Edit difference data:
-- -- --

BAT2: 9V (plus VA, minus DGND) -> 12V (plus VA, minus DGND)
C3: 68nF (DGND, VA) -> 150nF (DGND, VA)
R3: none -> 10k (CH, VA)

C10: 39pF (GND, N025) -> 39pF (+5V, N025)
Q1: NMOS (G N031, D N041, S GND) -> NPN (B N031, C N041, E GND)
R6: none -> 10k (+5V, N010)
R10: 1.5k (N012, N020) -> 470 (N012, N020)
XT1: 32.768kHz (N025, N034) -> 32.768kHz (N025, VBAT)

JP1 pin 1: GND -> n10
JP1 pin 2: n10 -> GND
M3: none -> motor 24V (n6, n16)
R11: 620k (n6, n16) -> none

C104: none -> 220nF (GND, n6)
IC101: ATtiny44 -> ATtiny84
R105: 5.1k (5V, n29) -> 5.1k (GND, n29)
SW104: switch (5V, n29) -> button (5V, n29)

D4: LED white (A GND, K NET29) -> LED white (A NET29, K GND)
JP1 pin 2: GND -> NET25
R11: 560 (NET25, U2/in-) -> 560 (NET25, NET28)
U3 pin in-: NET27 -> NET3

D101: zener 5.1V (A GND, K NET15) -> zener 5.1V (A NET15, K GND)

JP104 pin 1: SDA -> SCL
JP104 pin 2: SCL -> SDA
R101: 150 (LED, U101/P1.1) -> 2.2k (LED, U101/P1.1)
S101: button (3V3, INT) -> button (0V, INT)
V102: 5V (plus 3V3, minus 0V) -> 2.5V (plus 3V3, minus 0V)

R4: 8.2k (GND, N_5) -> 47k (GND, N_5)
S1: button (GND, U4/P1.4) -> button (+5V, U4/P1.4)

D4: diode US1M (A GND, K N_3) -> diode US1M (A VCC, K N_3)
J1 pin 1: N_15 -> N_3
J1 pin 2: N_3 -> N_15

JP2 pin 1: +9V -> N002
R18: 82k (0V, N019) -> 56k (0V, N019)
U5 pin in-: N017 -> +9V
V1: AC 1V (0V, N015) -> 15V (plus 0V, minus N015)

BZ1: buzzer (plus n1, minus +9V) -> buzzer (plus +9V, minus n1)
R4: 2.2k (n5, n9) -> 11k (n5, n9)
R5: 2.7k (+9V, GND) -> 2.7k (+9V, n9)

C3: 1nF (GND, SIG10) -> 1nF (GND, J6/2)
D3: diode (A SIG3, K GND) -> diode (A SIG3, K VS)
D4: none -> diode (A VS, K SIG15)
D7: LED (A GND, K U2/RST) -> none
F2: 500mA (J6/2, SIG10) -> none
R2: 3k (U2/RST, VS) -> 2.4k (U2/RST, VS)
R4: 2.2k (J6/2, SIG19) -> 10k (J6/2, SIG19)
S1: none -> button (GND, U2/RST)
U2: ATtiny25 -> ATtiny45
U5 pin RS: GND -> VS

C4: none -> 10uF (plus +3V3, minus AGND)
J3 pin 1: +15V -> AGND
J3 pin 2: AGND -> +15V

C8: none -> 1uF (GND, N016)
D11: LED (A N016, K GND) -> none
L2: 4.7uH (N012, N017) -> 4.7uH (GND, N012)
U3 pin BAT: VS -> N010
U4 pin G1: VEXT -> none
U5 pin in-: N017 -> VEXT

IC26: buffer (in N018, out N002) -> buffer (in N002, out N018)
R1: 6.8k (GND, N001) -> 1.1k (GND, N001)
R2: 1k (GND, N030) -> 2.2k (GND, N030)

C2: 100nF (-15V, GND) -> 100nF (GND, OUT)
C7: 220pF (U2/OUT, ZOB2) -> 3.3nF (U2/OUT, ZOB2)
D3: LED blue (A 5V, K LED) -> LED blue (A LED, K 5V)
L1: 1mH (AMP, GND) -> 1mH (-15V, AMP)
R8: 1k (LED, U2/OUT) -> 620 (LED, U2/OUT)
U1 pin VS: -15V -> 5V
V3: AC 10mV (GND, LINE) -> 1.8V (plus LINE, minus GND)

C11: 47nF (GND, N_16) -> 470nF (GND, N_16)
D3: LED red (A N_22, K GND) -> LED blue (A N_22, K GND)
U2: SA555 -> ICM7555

-- -- --

*REQUIRED WORK*:
Give the exact lines, and only those, from the line containing "R18: 82k (0V, N019) -> 56k (0V, N019)" through the line containing "R2: 3k (U2/RST, VS) -> 2.4k (U2/RST, VS)" in the entries above.

*ANSWER TO THIS EXERCISE*:
R18: 82k (0V, N019) -> 56k (0V, N019)
U5 pin in-: N017 -> +9V
V1: AC 1V (0V, N015) -> 15V (plus 0V, minus N015)

BZ1: buzzer (plus n1, minus +9V) -> buzzer (plus +9V, minus n1)
R4: 2.2k (n5, n9) -> 11k (n5, n9)
R5: 2.7k (+9V, GND) -> 2.7k (+9V, n9)

C3: 1nF (GND, SIG10) -> 1nF (GND, J6/2)
D3: diode (A SIG3, K GND) -> diode (A SIG3, K VS)
D4: none -> diode (A VS, K SIG15)
D7: LED (A GND, K U2/RST) -> none
F2: 500mA (J6/2, SIG10) -> none
R2: 3k (U2/RST, VS) -> 2.4k (U2/RST, VS)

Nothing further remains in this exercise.